=== What you should do ===
Copy out every line in the entries below that includes "green".

=== Object matching data ===

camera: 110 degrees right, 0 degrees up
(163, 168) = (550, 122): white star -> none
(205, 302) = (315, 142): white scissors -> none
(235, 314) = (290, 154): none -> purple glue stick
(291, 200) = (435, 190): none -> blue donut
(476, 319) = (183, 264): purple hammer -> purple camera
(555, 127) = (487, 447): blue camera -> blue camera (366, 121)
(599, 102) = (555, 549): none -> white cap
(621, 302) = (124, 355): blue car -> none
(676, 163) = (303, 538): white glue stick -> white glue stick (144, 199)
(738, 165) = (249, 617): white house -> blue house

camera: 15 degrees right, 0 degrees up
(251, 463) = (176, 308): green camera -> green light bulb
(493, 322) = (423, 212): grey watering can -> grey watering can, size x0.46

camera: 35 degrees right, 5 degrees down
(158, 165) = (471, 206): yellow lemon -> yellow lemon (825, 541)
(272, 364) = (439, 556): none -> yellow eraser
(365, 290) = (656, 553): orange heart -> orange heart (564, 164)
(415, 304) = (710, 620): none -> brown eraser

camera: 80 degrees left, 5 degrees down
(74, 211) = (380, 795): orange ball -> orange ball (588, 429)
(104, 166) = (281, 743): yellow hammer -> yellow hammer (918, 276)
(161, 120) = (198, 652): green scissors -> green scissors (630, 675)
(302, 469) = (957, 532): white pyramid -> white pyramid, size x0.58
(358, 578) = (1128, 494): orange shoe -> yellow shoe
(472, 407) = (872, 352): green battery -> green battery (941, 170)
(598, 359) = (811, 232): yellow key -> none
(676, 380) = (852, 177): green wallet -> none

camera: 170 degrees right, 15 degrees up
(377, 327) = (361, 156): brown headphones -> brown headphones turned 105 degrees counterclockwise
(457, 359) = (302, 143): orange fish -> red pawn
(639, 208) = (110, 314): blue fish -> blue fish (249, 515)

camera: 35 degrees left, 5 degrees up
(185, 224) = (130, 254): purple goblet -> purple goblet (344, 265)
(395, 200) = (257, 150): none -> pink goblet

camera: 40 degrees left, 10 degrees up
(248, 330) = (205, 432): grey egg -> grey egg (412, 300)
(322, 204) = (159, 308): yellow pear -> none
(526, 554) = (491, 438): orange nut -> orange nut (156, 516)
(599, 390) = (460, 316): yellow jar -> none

=== Task answer ===
(251, 463) = (176, 308): green camera -> green light bulb
(161, 120) = (198, 652): green scissors -> green scissors (630, 675)
(472, 407) = (872, 352): green battery -> green battery (941, 170)
(676, 380) = (852, 177): green wallet -> none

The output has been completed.